The problem:
Show all lines of the listing that contain the word "brown".

Information given:
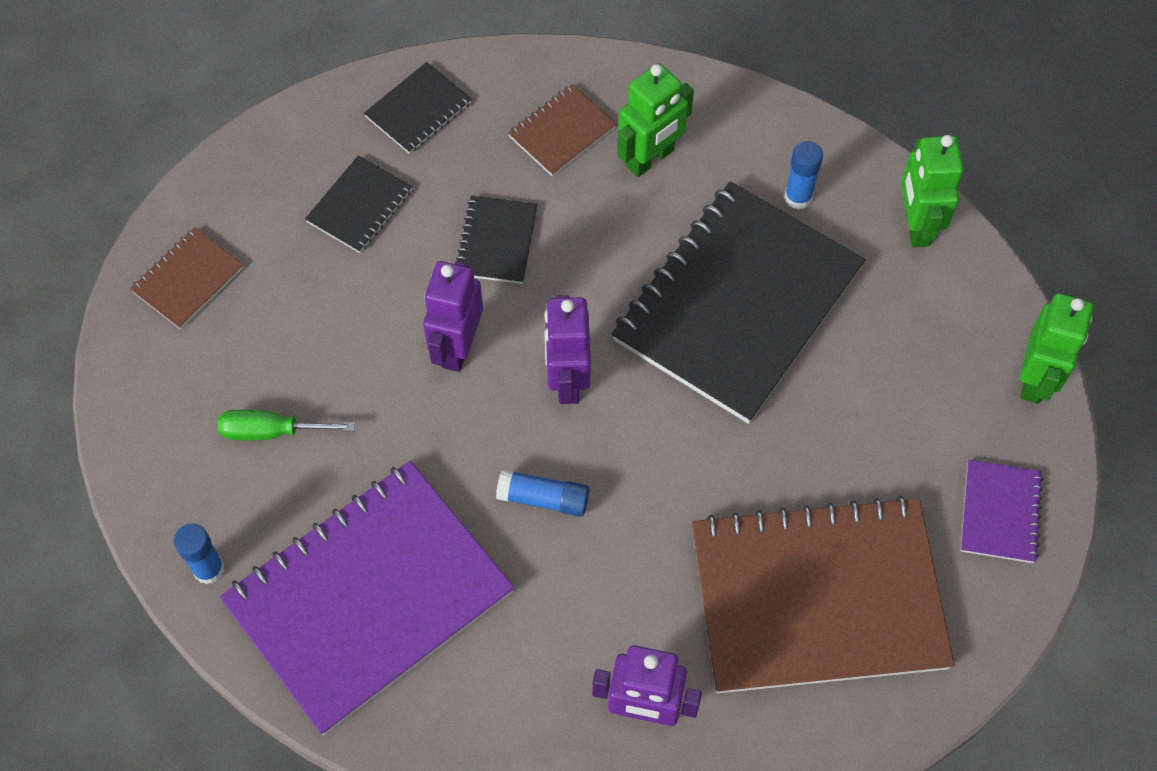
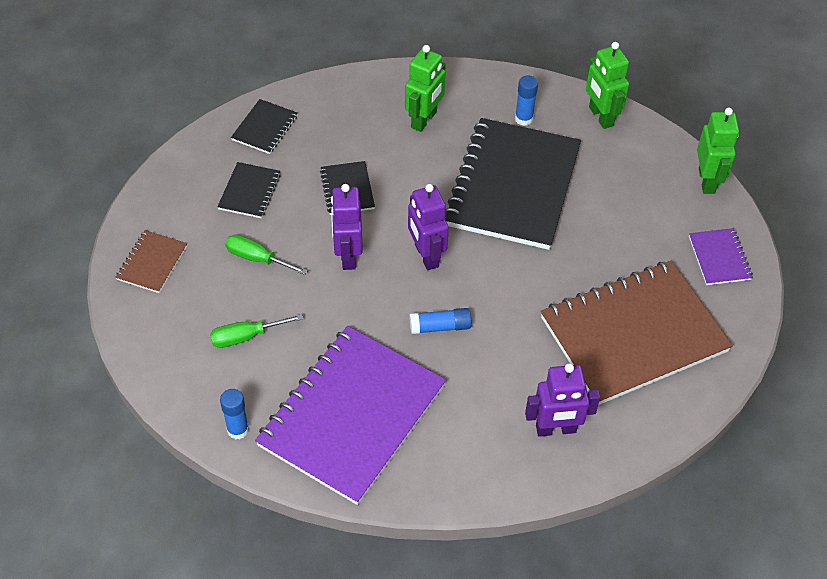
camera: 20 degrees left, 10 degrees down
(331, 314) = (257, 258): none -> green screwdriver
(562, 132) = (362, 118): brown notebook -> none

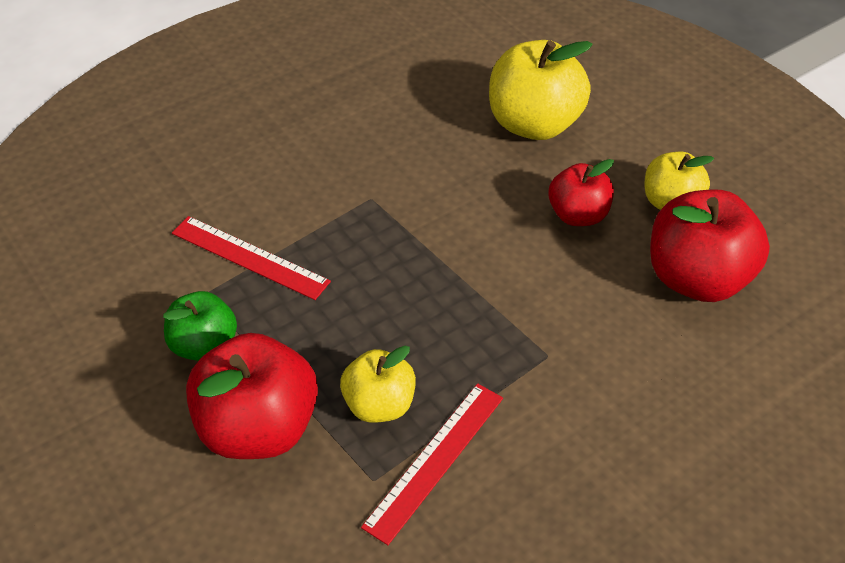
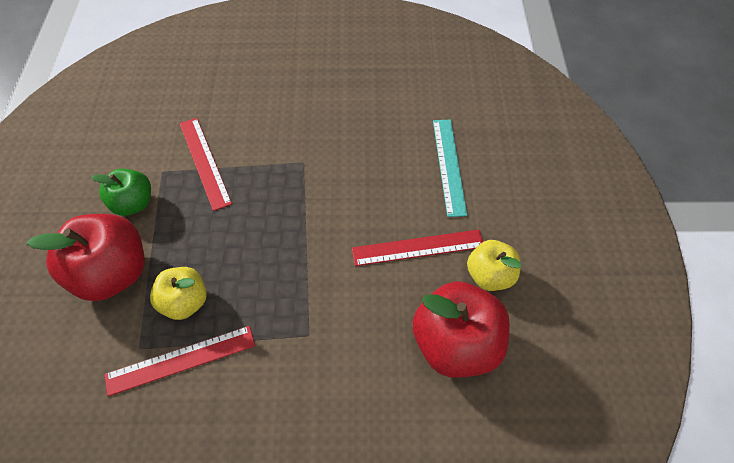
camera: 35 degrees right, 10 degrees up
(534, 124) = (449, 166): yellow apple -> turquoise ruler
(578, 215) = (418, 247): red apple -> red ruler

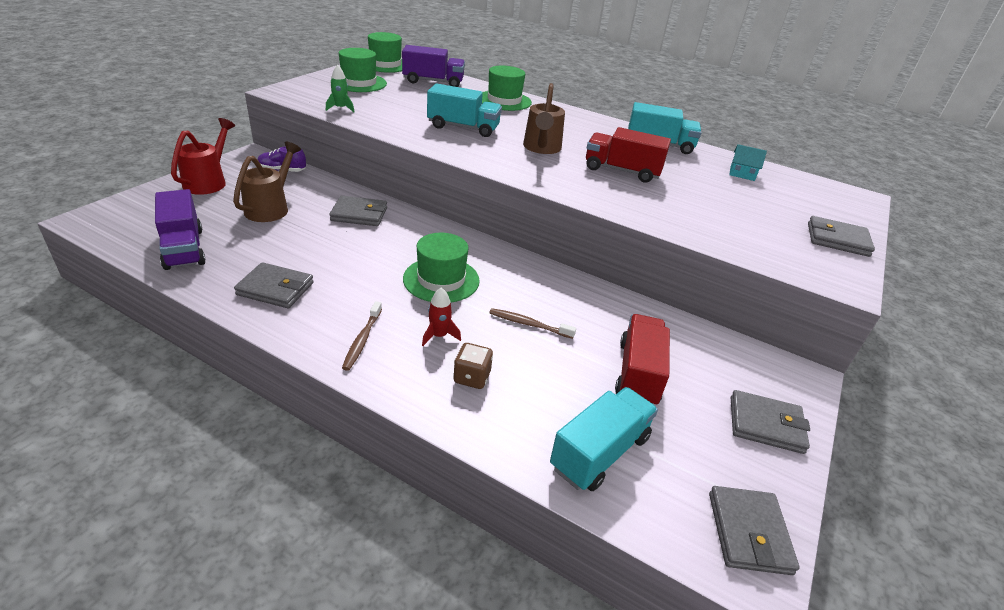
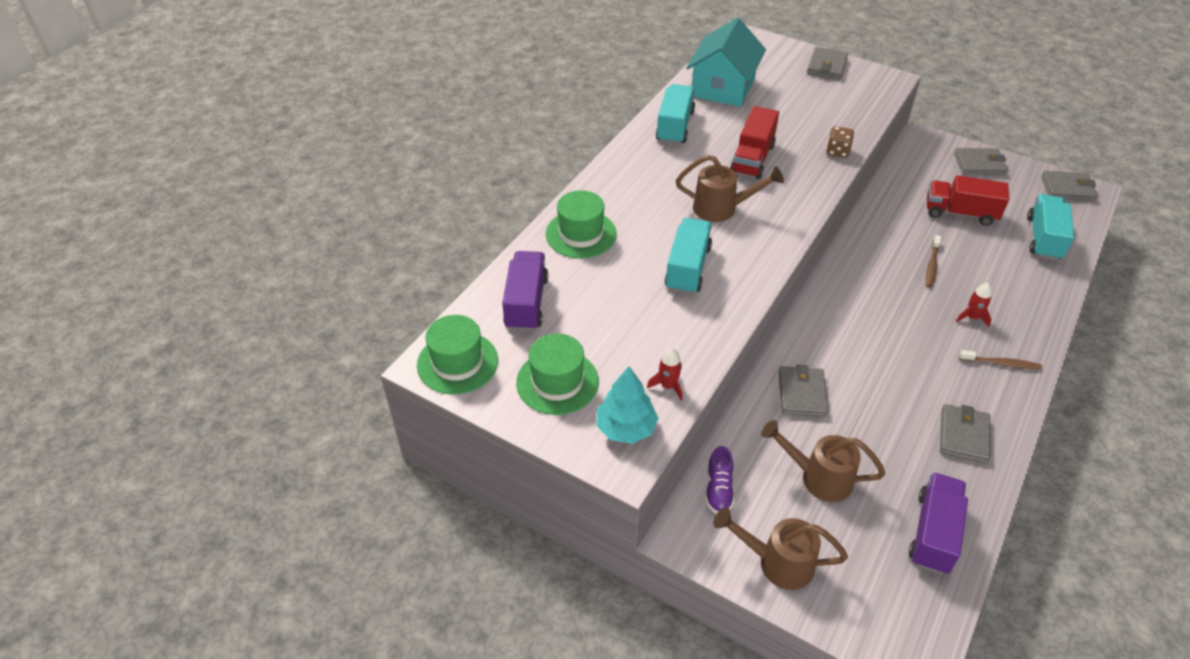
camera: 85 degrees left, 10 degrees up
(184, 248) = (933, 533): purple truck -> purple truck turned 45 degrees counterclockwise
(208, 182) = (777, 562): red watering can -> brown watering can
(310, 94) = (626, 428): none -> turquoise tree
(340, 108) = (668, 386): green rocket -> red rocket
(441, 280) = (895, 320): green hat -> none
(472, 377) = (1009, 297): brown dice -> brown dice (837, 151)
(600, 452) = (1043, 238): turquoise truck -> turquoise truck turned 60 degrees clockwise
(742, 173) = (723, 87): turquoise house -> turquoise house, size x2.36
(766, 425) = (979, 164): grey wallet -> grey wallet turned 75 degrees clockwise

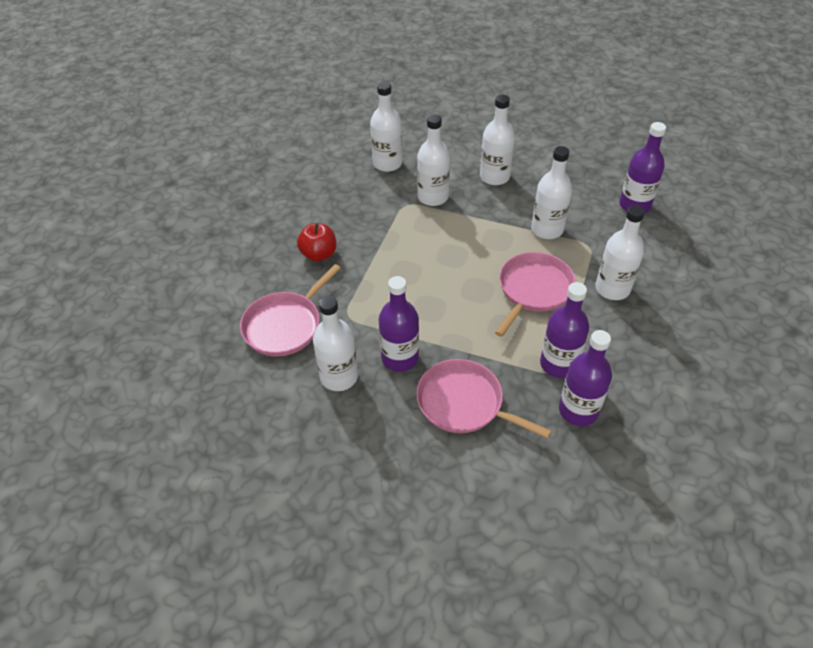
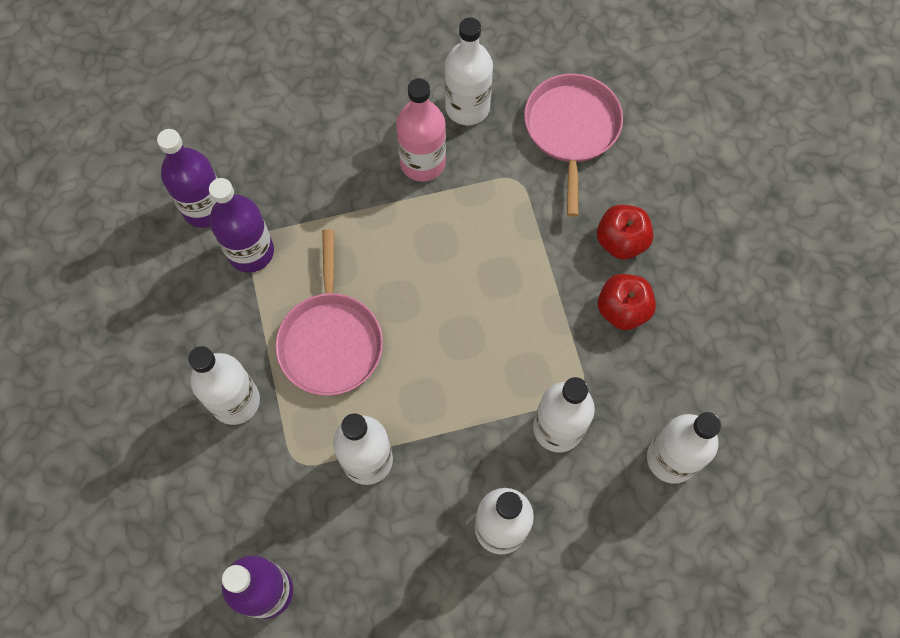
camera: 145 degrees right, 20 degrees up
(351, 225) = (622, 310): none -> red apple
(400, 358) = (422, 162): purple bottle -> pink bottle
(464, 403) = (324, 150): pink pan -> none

Response box:
(562, 132) = (362, 118): brown notebook -> none
(208, 182) = (777, 562): red watering can -> brown watering can
(472, 377) = (1009, 297): brown dice -> brown dice (837, 151)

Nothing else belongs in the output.